In the material below, print every line exactly and omit the pictures.

> _Records for this exercise_:
-- Opening Marker --
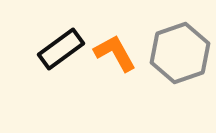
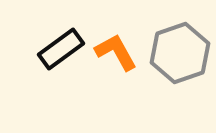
orange L-shape: moved 1 px right, 1 px up
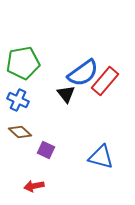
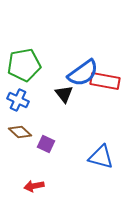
green pentagon: moved 1 px right, 2 px down
red rectangle: rotated 60 degrees clockwise
black triangle: moved 2 px left
purple square: moved 6 px up
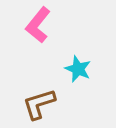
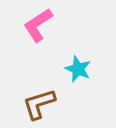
pink L-shape: rotated 18 degrees clockwise
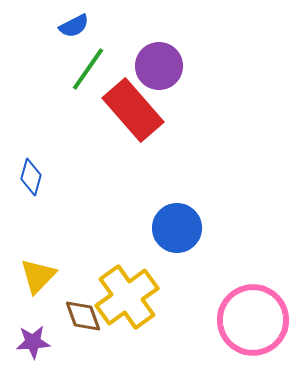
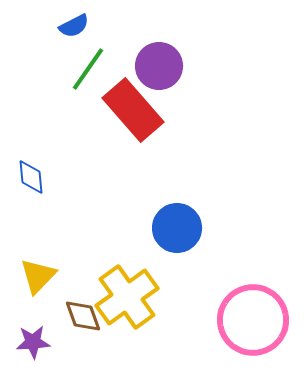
blue diamond: rotated 21 degrees counterclockwise
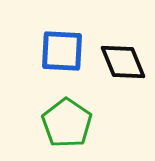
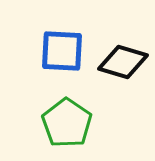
black diamond: rotated 51 degrees counterclockwise
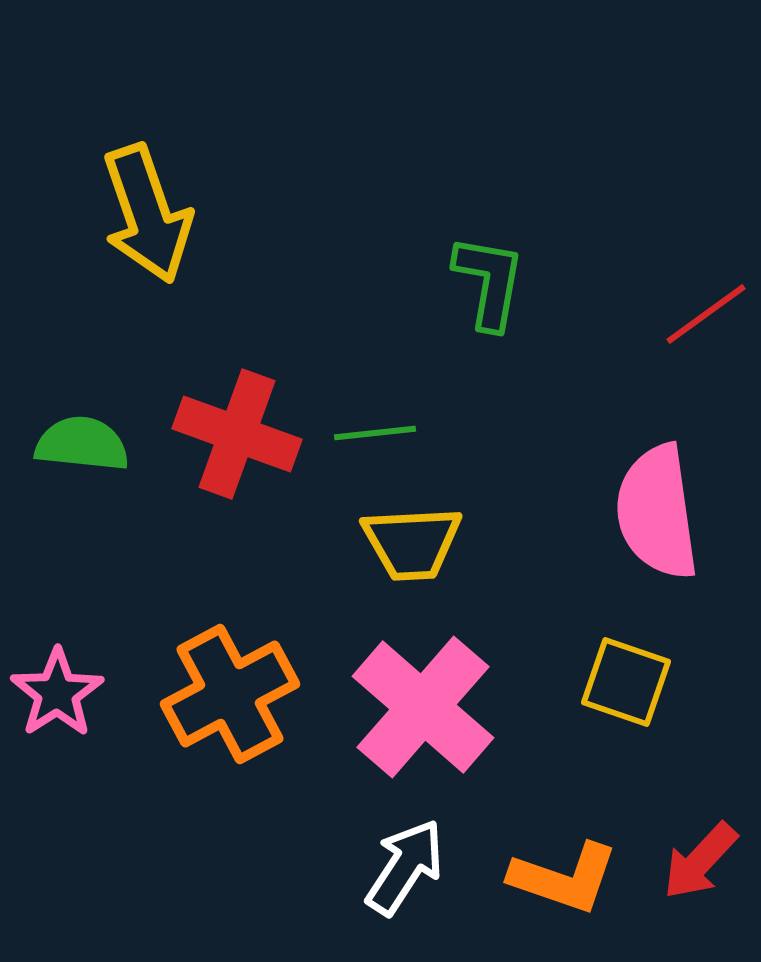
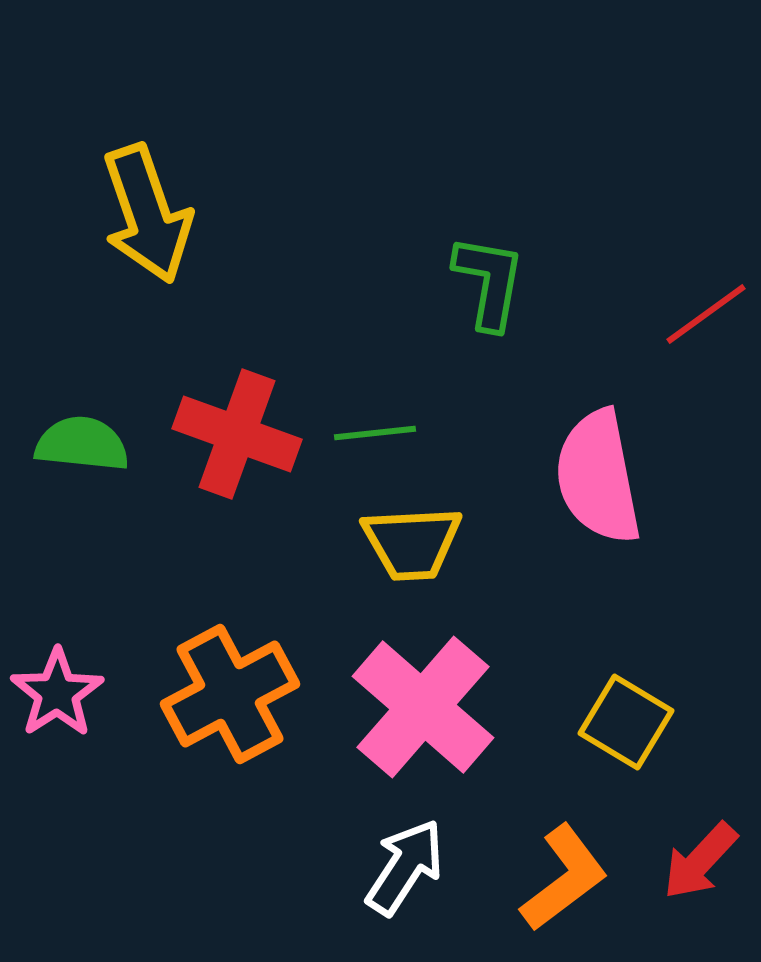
pink semicircle: moved 59 px left, 35 px up; rotated 3 degrees counterclockwise
yellow square: moved 40 px down; rotated 12 degrees clockwise
orange L-shape: rotated 56 degrees counterclockwise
-- Closing Marker --
> _Output of the exercise_:
orange L-shape: moved 1 px right, 1 px up
green pentagon: moved 1 px right, 2 px down
red rectangle: rotated 60 degrees clockwise
black triangle: moved 2 px left
purple square: moved 6 px up
pink L-shape: rotated 18 degrees clockwise
blue diamond: rotated 21 degrees counterclockwise
black diamond: rotated 51 degrees counterclockwise
pink semicircle: moved 59 px left, 35 px up; rotated 3 degrees counterclockwise
yellow square: moved 40 px down; rotated 12 degrees clockwise
orange L-shape: rotated 56 degrees counterclockwise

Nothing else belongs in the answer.